**Data supplied**
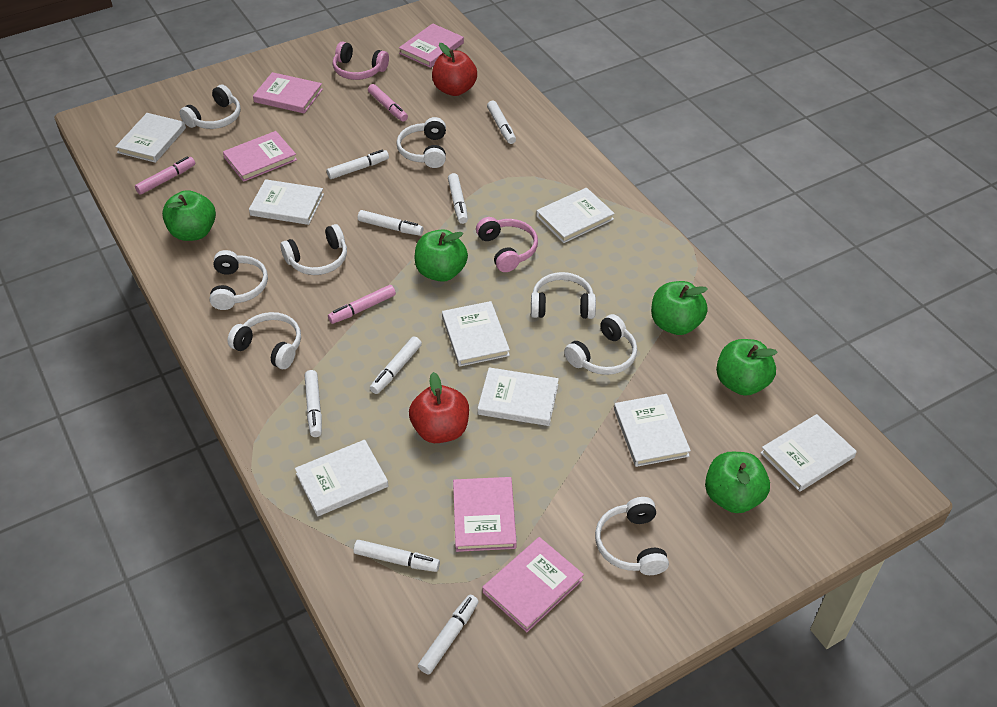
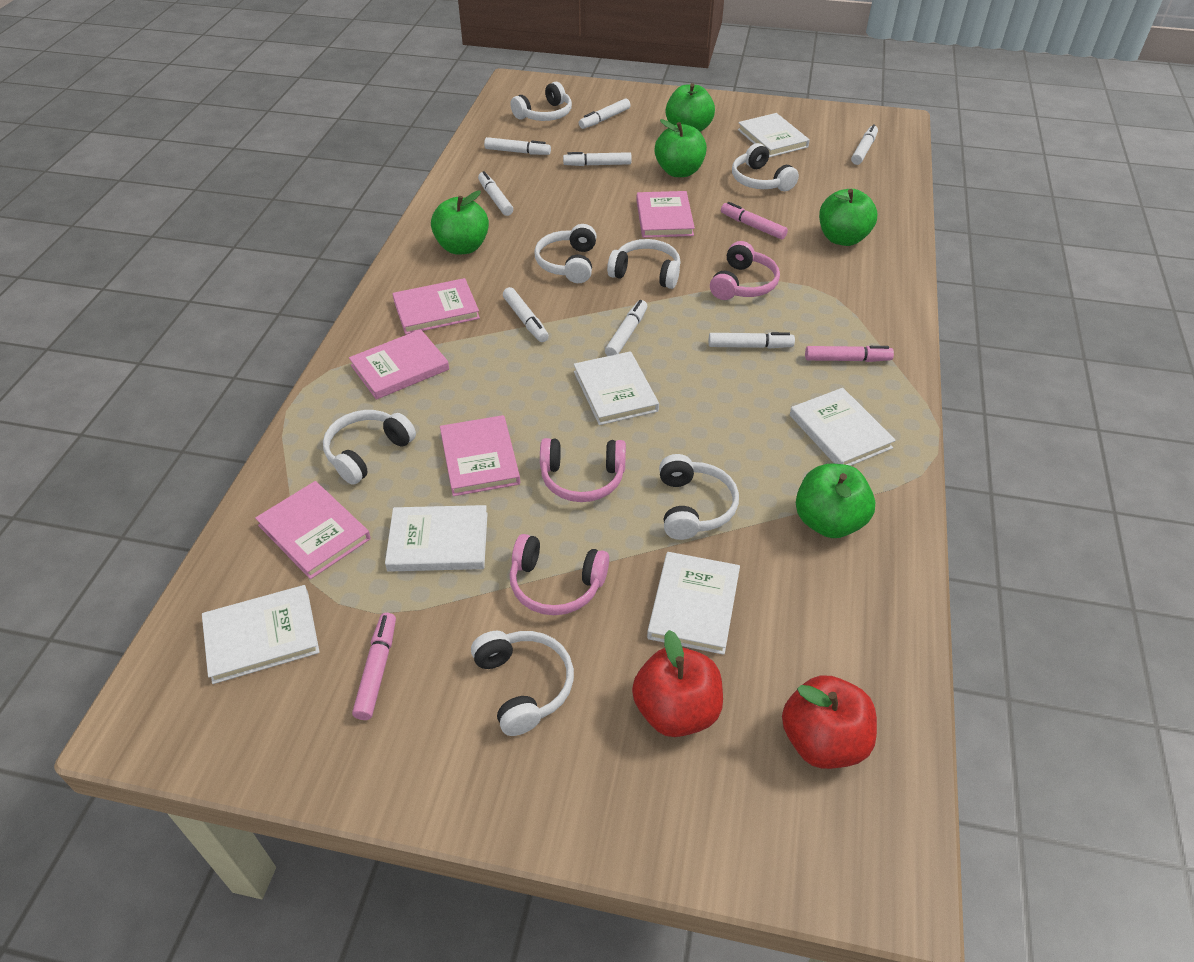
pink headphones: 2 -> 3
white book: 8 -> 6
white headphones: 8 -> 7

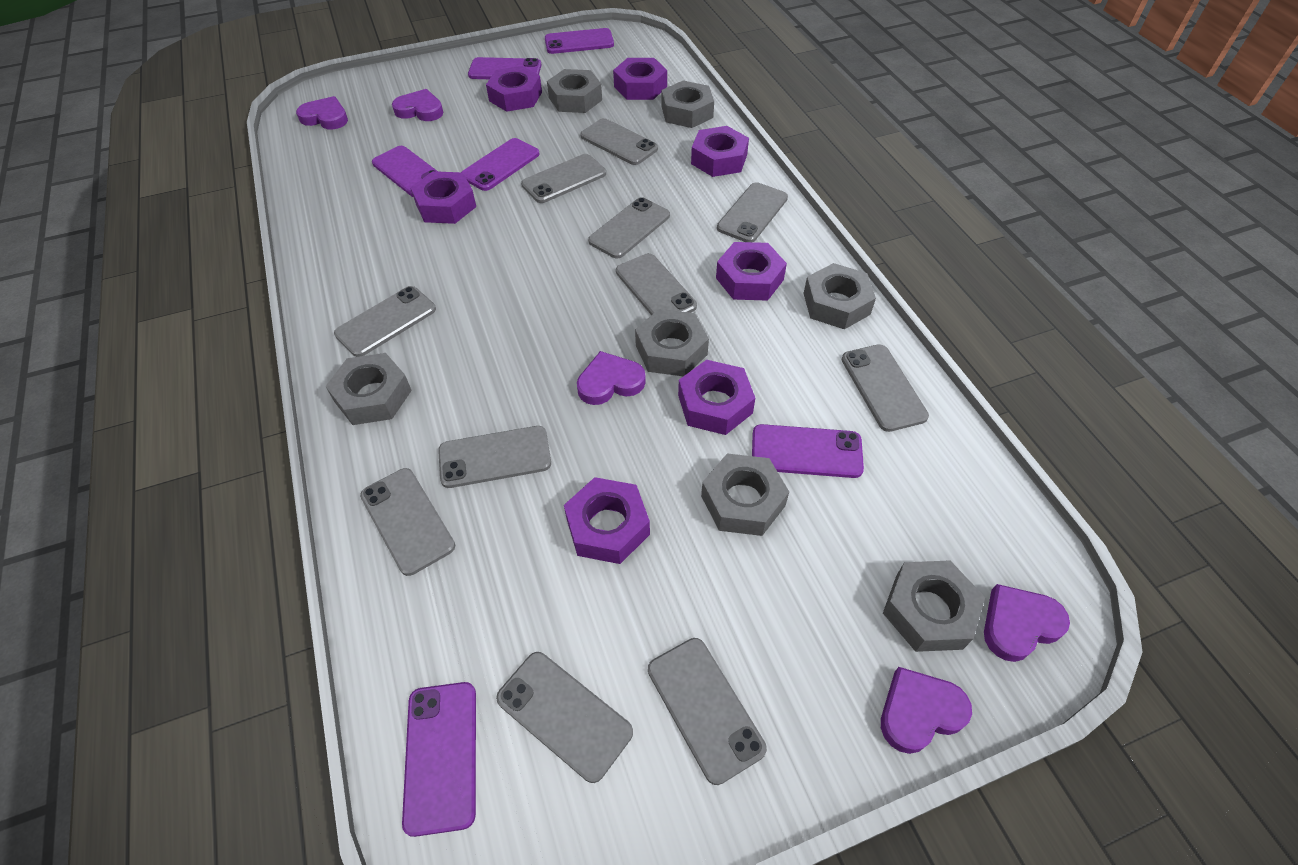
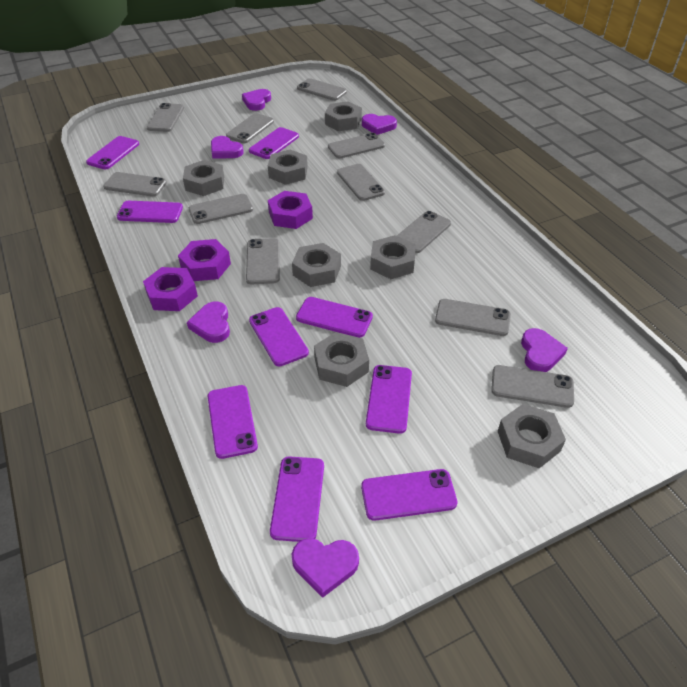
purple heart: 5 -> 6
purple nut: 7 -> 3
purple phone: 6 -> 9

**Required work**
Work out how many lines of the records contain the string "purple". Nothing but the number should be written.

**Reply**
3